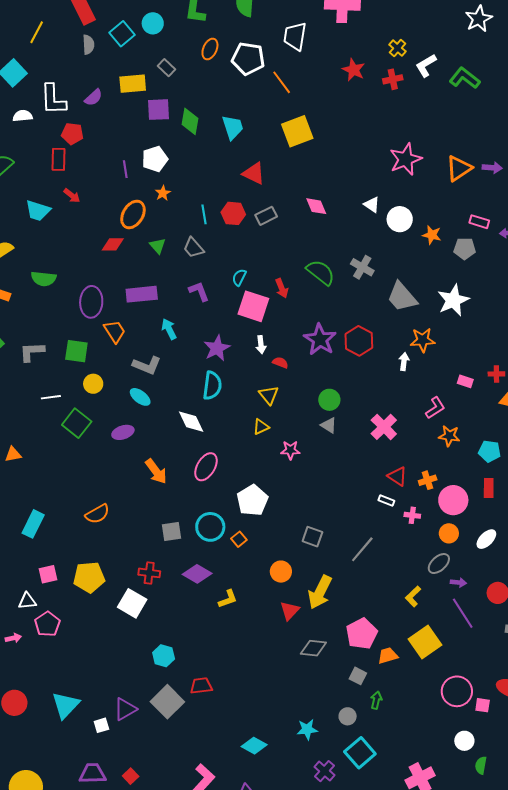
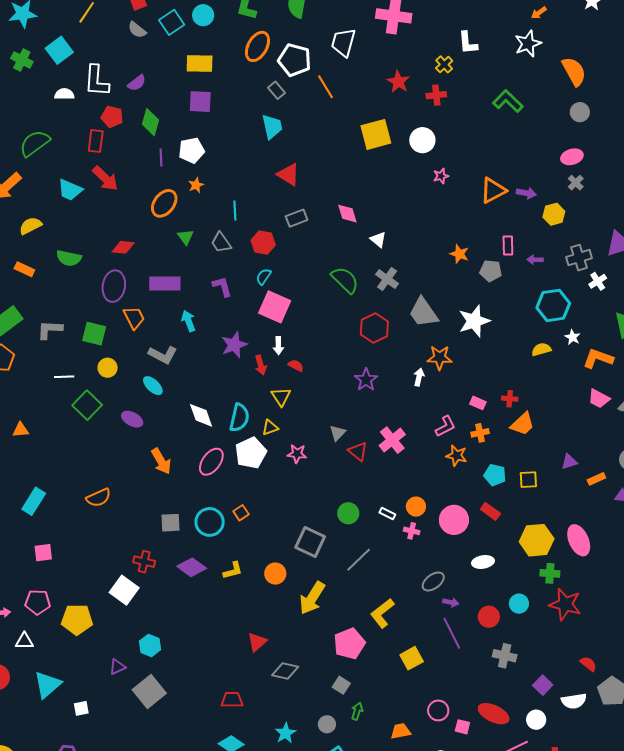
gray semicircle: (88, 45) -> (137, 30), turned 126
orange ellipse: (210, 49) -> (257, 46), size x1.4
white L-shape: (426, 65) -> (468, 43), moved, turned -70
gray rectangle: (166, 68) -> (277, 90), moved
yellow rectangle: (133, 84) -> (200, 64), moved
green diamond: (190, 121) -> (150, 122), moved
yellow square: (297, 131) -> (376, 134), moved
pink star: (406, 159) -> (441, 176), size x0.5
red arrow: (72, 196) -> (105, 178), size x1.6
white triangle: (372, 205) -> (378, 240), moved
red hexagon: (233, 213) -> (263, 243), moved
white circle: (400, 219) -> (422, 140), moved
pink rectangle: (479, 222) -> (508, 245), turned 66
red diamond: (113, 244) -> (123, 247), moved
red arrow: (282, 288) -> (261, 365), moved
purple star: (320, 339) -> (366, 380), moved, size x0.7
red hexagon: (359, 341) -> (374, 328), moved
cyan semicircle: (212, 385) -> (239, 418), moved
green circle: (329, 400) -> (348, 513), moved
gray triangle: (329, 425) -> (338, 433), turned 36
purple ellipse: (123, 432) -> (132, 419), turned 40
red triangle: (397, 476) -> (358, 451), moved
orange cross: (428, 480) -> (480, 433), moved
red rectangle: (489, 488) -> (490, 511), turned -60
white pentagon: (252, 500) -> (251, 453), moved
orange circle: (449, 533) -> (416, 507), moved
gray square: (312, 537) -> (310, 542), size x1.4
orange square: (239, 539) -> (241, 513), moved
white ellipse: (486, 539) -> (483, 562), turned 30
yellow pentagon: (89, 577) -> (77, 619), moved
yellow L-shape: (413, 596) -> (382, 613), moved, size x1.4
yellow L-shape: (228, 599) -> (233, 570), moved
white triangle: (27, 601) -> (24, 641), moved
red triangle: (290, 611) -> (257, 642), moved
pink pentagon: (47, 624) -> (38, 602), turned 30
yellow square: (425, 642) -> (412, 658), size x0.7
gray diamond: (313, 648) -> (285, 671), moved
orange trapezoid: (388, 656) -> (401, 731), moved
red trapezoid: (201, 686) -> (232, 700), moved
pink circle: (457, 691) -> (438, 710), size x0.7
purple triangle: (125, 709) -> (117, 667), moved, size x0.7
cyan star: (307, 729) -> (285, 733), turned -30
+ + + +
TASK INSTRUCTIONS ▸ Every line above that holds the word "white" needs to be copied.

ANSWER TO THIS TASK ▸
white L-shape: (426, 65) -> (468, 43), moved, turned -70
white triangle: (372, 205) -> (378, 240), moved
white circle: (400, 219) -> (422, 140), moved
white pentagon: (252, 500) -> (251, 453), moved
white ellipse: (486, 539) -> (483, 562), turned 30
white triangle: (27, 601) -> (24, 641), moved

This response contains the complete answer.